╭─ Source data

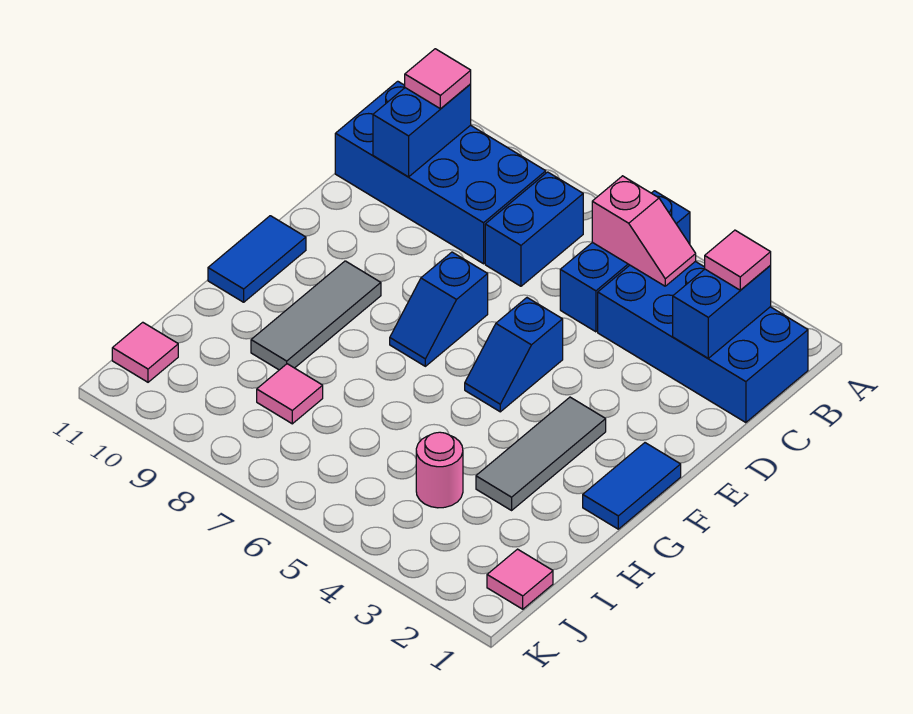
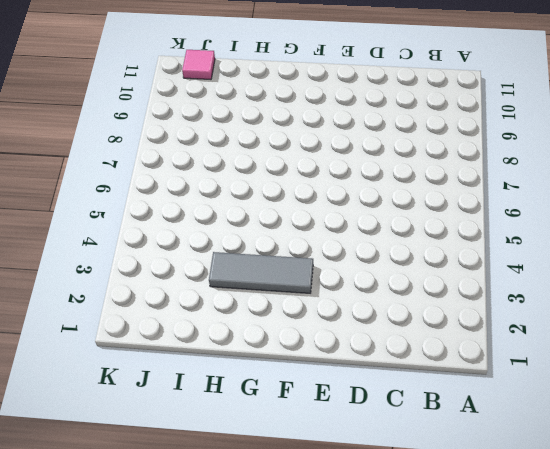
none -> blue brick A5:C5 level 1
none -> blue brick B1:C4 level 1
none -> blue brick B7:C7 level 1

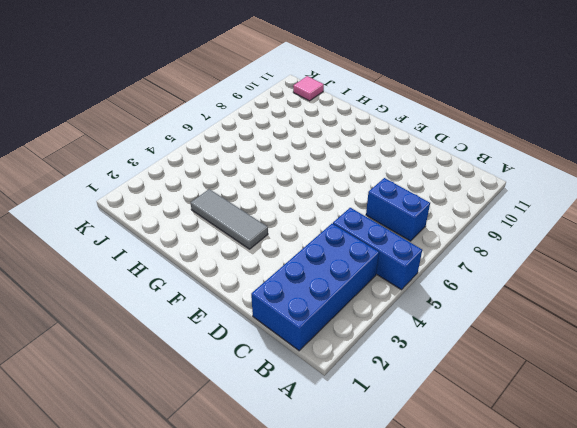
none -> blue brick B8:C11 level 1
none -> blue slope E5:F5 level 1 top E
none -> blue slope E7:F7 level 1 top E

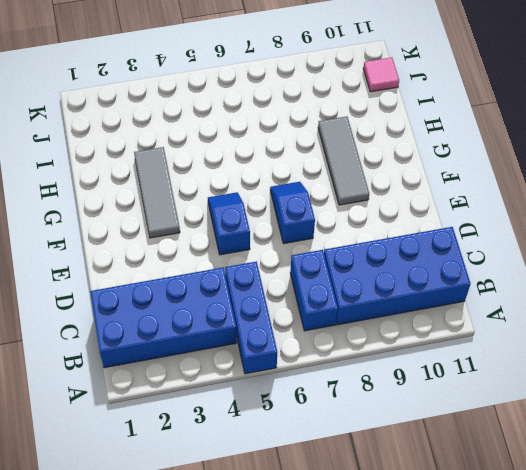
none -> blue tile F1:G1 level 1
none -> blue tile F11:G11 level 1
none -> pink round brick I4 level 1

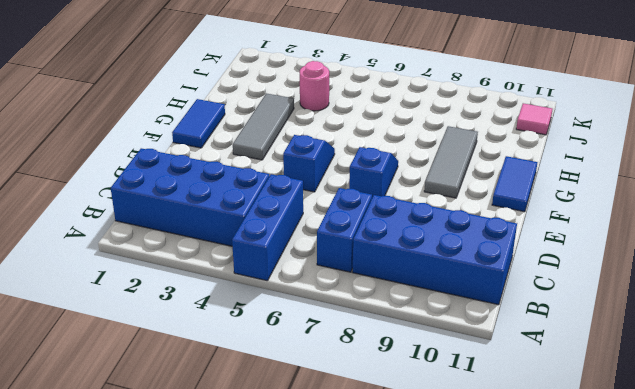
none -> pink tile I8 level 1
none -> pink tile J1 level 1
none -> blue brick B2:C2 level 2

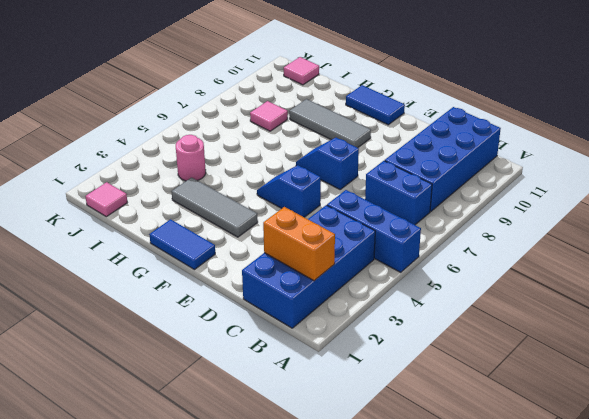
orange brick B2:C2 level 2 -> blue brick B2:C2 level 2
none -> pink slope B4:B5 level 2 top 5
none -> blue brick B10:C10 level 2
none -> pink tile B2 level 3

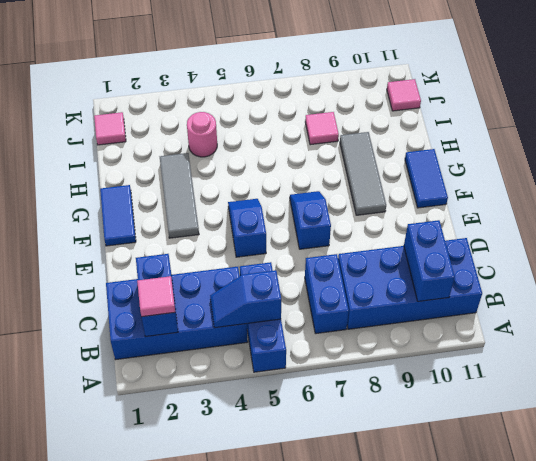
blue slope B4:B5 level 2 top 5 -> pink slope B4:B5 level 2 top 5
none -> pink tile B10 level 3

╰─

What to work on:
Output the whole of the data, unchanged; keep the pictures out.

Result:
none -> blue brick A5:C5 level 1
none -> blue brick B1:C4 level 1
none -> blue brick B7:C7 level 1

none -> blue brick B8:C11 level 1
none -> blue slope E5:F5 level 1 top E
none -> blue slope E7:F7 level 1 top E

none -> blue tile F1:G1 level 1
none -> blue tile F11:G11 level 1
none -> pink round brick I4 level 1

none -> pink tile I8 level 1
none -> pink tile J1 level 1
none -> blue brick B2:C2 level 2

orange brick B2:C2 level 2 -> blue brick B2:C2 level 2
none -> pink slope B4:B5 level 2 top 5
none -> blue brick B10:C10 level 2
none -> pink tile B2 level 3

blue slope B4:B5 level 2 top 5 -> pink slope B4:B5 level 2 top 5
none -> pink tile B10 level 3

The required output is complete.